- **WHAT YOU ARE ASKED TO DO**
Retype the entries below exactly, dropping the images.

- **WORKING DATA**

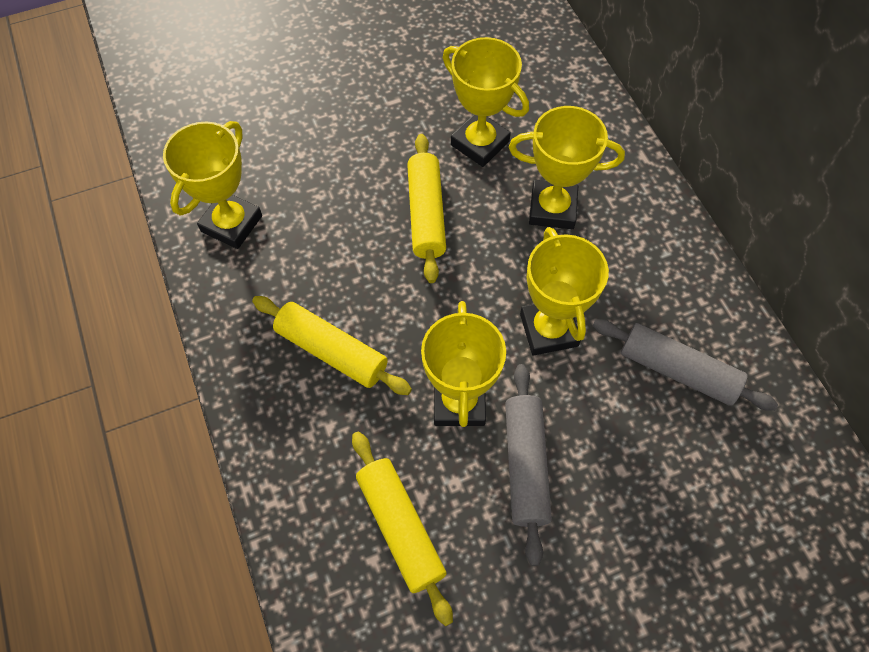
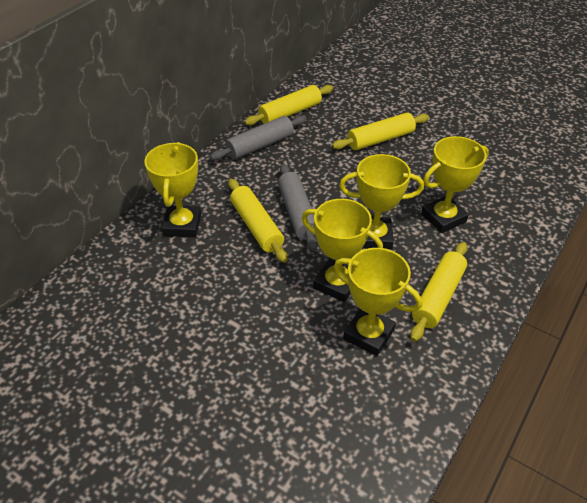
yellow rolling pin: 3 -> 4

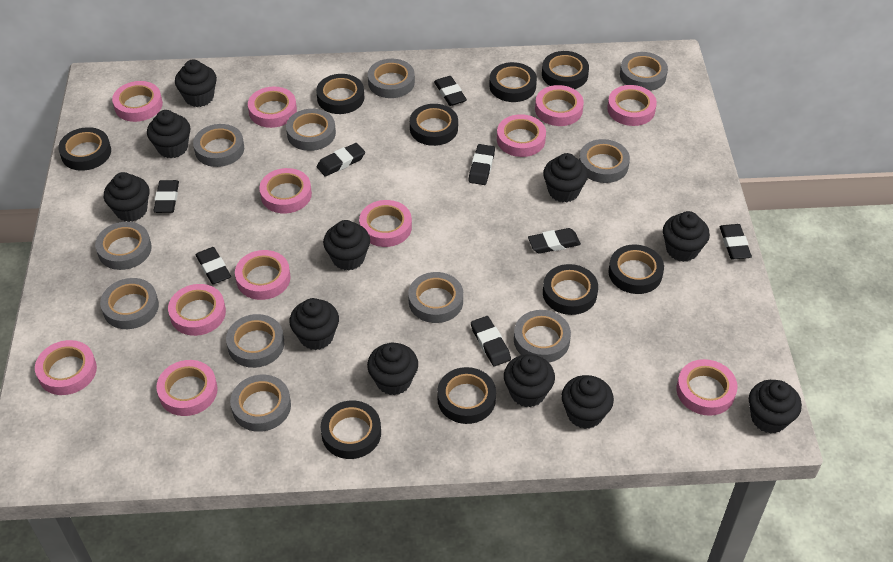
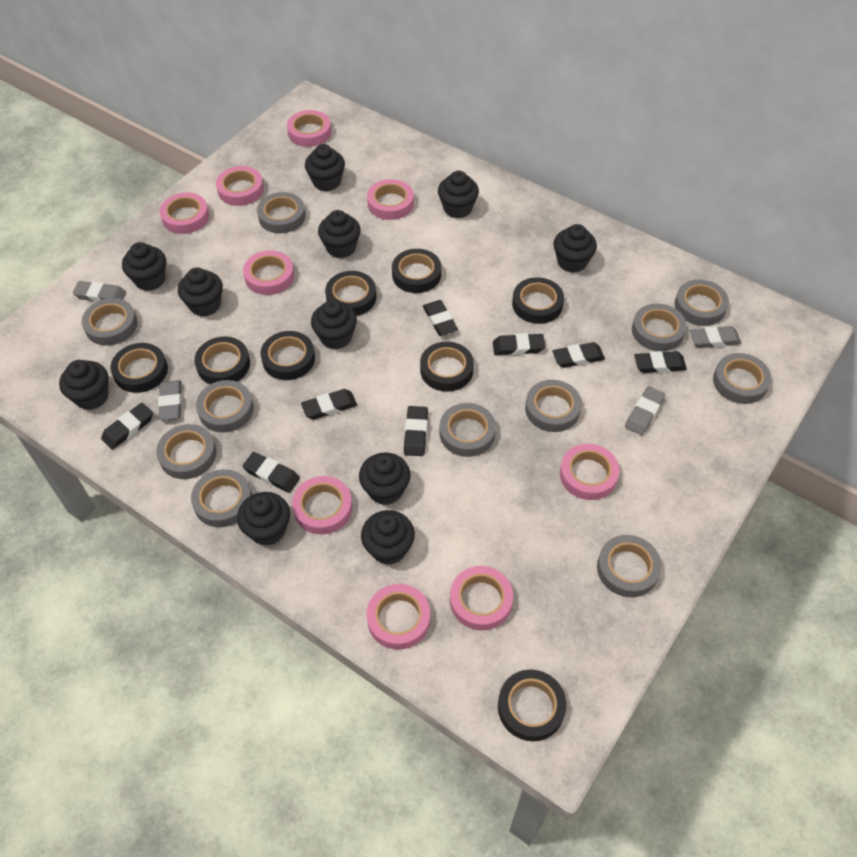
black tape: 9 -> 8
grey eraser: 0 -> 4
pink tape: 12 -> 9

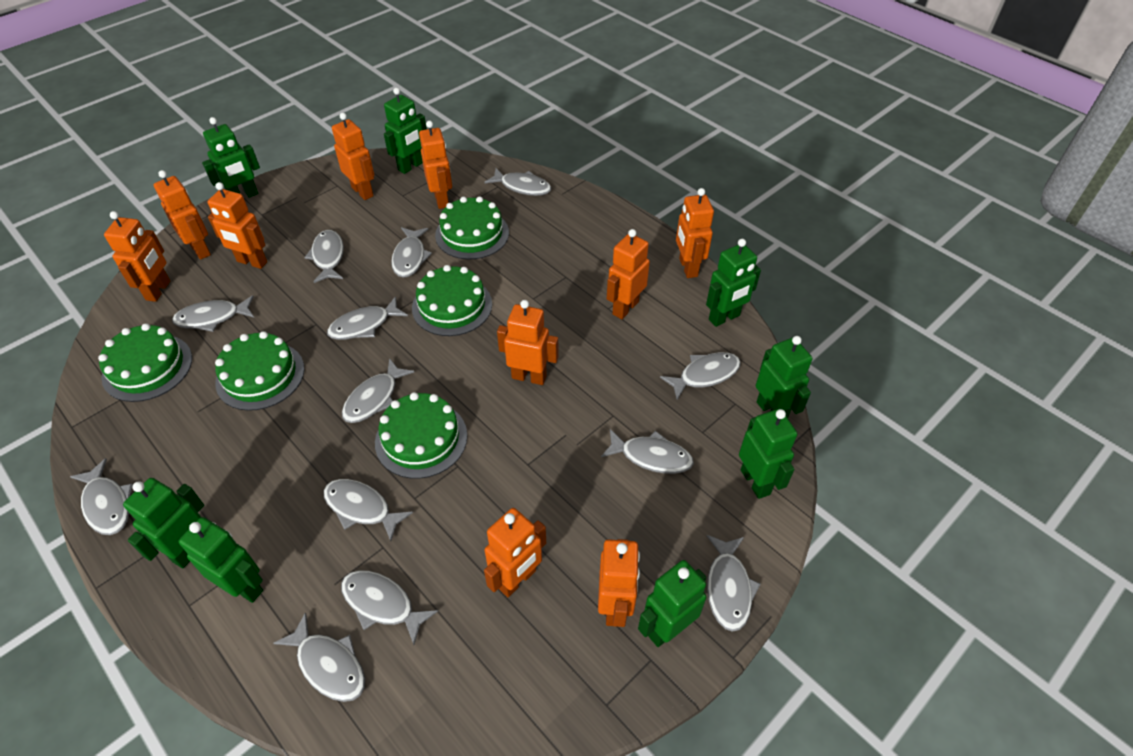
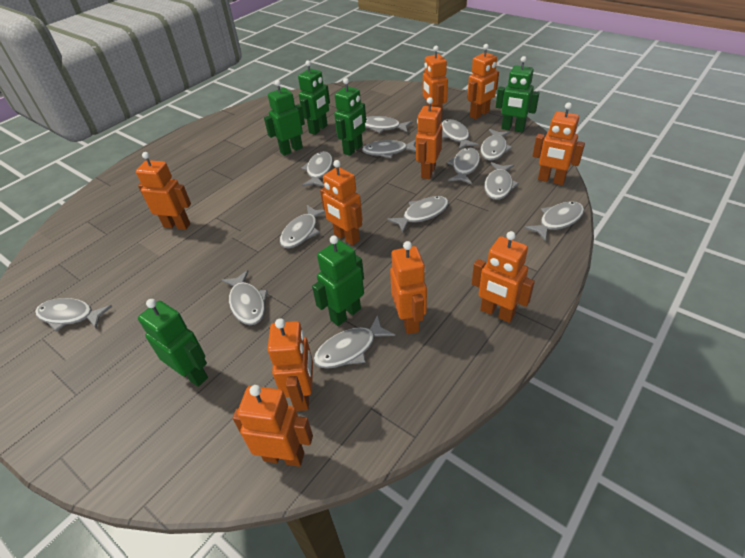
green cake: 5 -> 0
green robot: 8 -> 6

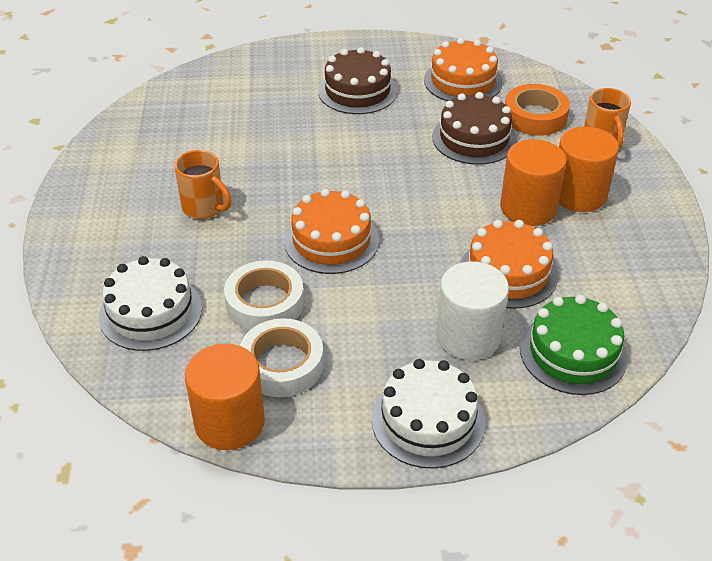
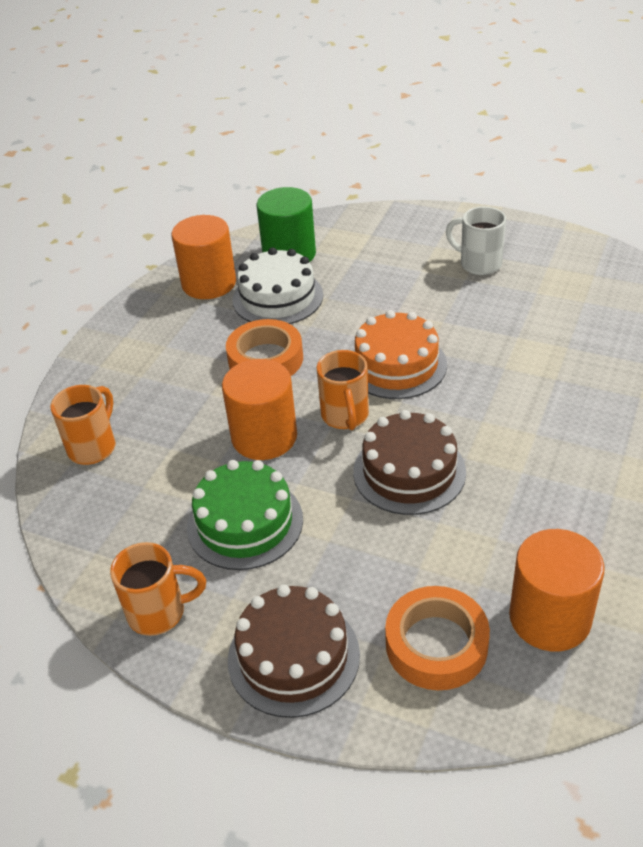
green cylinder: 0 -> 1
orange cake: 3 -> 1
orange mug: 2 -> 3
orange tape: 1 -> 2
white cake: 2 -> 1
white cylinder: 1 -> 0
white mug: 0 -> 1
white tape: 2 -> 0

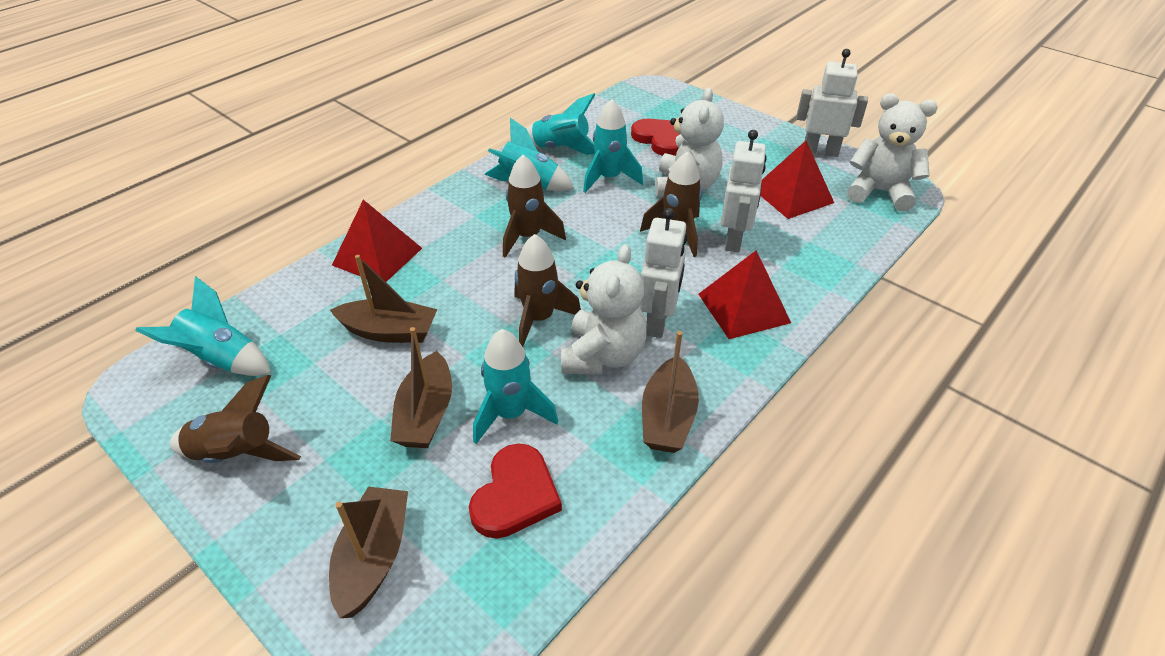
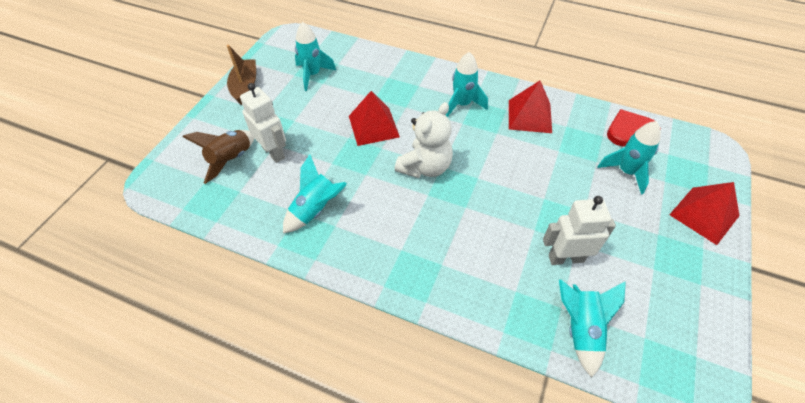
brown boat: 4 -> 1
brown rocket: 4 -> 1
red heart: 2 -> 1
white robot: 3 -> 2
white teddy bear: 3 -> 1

- **EXERCISE ANSWER**
yellow rolling pin: 3 -> 4

black tape: 9 -> 8
grey eraser: 0 -> 4
pink tape: 12 -> 9

green cake: 5 -> 0
green robot: 8 -> 6

green cylinder: 0 -> 1
orange cake: 3 -> 1
orange mug: 2 -> 3
orange tape: 1 -> 2
white cake: 2 -> 1
white cylinder: 1 -> 0
white mug: 0 -> 1
white tape: 2 -> 0

brown boat: 4 -> 1
brown rocket: 4 -> 1
red heart: 2 -> 1
white robot: 3 -> 2
white teddy bear: 3 -> 1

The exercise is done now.